*Your task:* Only lines holding "diode" are needed; copy each of them from the data below.

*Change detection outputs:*
· · ·

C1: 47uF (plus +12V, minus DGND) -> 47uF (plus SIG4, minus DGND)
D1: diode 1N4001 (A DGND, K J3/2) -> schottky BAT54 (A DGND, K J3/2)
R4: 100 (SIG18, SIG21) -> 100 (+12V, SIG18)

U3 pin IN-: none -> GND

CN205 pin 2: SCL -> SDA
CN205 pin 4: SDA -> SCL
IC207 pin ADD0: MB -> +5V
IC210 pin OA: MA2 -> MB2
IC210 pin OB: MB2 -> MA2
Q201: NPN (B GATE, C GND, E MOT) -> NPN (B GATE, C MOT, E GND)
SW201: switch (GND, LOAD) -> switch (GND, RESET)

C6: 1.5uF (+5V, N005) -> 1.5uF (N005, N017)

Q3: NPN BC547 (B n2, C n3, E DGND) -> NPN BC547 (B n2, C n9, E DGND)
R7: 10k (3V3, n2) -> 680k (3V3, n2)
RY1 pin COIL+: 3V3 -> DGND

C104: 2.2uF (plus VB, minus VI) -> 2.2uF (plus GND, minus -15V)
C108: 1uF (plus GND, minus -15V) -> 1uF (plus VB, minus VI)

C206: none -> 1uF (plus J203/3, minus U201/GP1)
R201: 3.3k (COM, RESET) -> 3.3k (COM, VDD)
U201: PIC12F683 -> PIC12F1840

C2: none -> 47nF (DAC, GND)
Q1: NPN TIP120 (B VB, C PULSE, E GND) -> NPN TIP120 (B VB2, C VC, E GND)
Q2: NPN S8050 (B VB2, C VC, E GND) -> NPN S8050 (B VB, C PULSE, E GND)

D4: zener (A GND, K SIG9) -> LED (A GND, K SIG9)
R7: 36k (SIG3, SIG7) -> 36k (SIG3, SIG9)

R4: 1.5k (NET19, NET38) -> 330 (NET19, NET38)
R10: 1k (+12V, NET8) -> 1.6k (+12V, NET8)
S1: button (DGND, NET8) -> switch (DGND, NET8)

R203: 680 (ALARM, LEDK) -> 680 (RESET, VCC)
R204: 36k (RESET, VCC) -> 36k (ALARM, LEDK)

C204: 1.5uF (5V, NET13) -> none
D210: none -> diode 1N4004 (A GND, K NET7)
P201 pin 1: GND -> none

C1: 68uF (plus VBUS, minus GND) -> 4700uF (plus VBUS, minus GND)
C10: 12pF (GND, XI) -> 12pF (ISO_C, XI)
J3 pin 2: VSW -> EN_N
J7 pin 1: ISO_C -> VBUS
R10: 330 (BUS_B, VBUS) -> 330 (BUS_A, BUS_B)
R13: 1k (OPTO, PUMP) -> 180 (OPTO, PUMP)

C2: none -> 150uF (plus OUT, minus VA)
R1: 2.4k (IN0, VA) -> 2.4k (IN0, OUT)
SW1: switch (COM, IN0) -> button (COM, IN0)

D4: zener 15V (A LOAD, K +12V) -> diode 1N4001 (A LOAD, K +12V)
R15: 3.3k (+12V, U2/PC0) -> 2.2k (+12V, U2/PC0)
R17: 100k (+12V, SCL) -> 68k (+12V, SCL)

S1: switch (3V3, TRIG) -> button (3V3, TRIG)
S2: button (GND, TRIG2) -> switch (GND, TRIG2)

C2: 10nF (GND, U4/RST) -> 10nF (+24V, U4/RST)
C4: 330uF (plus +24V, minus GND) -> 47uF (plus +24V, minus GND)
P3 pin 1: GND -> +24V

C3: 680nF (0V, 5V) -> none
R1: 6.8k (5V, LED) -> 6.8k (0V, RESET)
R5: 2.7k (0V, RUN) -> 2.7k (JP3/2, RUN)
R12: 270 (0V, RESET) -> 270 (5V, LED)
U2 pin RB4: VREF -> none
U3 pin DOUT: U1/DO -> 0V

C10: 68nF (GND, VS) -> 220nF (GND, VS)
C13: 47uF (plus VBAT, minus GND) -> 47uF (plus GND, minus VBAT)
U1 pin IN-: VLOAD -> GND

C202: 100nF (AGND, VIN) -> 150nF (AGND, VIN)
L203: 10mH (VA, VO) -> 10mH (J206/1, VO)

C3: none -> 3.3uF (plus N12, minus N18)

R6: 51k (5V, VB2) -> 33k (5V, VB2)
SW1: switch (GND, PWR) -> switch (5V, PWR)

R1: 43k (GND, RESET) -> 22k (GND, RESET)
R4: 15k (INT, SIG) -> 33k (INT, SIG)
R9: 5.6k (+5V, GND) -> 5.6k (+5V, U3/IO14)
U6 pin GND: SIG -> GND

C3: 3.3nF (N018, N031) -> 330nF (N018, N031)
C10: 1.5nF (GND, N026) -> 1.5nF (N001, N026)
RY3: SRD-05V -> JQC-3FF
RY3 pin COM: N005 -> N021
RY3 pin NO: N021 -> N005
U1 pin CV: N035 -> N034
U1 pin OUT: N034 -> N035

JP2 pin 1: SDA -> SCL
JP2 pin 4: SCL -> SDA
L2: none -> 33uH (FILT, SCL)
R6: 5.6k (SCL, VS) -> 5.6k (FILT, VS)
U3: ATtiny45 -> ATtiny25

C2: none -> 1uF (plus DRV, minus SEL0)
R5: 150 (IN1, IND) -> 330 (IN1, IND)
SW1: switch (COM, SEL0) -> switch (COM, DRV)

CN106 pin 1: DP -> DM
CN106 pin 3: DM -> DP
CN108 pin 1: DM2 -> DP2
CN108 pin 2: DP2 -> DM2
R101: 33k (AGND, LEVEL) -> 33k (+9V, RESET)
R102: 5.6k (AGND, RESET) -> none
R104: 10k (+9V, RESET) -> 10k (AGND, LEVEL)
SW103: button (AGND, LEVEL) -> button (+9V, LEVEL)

· · ·

*Exercise output:*
D1: diode 1N4001 (A DGND, K J3/2) -> schottky BAT54 (A DGND, K J3/2)
D210: none -> diode 1N4004 (A GND, K NET7)
D4: zener 15V (A LOAD, K +12V) -> diode 1N4001 (A LOAD, K +12V)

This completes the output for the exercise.